*Work required:* Pick out every row below that contains the string "kern", and copy each one in full.
[begin Supplied information]
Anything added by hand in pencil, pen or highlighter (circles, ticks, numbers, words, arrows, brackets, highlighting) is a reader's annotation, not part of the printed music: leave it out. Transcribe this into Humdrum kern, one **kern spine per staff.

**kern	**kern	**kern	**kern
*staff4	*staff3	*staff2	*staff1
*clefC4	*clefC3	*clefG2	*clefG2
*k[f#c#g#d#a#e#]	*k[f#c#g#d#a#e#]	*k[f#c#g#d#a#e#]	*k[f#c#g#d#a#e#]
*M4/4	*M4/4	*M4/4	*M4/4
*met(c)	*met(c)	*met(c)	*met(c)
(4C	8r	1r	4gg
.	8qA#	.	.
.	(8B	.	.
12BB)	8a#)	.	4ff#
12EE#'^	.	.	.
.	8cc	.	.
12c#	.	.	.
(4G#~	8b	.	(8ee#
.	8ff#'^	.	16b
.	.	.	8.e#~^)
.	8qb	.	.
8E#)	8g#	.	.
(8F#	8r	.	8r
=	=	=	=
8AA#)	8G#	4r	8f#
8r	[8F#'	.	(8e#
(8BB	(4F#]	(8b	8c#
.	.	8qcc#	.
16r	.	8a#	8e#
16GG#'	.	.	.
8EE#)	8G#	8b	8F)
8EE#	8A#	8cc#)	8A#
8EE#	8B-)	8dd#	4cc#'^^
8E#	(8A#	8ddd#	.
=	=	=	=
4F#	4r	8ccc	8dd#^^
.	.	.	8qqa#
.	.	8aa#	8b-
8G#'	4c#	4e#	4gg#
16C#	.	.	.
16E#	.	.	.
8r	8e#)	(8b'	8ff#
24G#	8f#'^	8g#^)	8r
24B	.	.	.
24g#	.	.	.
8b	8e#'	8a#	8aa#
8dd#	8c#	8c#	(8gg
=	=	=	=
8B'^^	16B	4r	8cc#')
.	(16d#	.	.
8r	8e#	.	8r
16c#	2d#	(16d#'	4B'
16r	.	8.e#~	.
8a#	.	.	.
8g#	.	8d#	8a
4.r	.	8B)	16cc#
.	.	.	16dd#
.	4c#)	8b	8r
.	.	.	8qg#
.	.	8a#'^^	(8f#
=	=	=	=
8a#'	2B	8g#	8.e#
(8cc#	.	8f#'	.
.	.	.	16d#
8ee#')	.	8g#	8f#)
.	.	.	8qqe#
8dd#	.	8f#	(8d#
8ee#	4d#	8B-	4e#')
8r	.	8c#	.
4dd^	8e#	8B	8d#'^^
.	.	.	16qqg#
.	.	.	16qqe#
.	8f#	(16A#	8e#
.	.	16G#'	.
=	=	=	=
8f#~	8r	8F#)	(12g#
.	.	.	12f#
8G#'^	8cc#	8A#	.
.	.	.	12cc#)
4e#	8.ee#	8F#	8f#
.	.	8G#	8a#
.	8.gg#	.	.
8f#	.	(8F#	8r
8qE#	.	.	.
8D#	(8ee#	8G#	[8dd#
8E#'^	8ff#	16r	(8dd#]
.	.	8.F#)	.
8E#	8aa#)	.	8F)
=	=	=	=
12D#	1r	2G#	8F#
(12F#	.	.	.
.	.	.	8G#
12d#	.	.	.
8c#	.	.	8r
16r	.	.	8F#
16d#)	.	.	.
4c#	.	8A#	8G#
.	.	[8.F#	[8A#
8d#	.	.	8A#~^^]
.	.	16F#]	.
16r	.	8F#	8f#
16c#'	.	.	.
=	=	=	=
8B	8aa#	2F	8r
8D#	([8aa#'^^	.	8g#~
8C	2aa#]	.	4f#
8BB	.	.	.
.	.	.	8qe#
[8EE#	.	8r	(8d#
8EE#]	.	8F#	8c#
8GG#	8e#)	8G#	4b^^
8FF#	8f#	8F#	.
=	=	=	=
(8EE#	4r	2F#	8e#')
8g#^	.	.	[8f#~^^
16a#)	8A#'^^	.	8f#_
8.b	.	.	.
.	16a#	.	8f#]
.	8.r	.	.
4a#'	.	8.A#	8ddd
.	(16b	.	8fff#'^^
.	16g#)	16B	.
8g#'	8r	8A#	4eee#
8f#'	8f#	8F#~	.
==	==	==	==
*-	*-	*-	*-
[end Supplied information]
*Task response:*
Anything added by hand in pencil, pen or highlighter (circles, ticks, numbers, words, arrows, brackets, highlighting) is a reader's annotation, not part of the printed music: leave it out. Transcribe this into Humdrum kern, one **kern spine per staff.
**kern	**kern	**kern	**kern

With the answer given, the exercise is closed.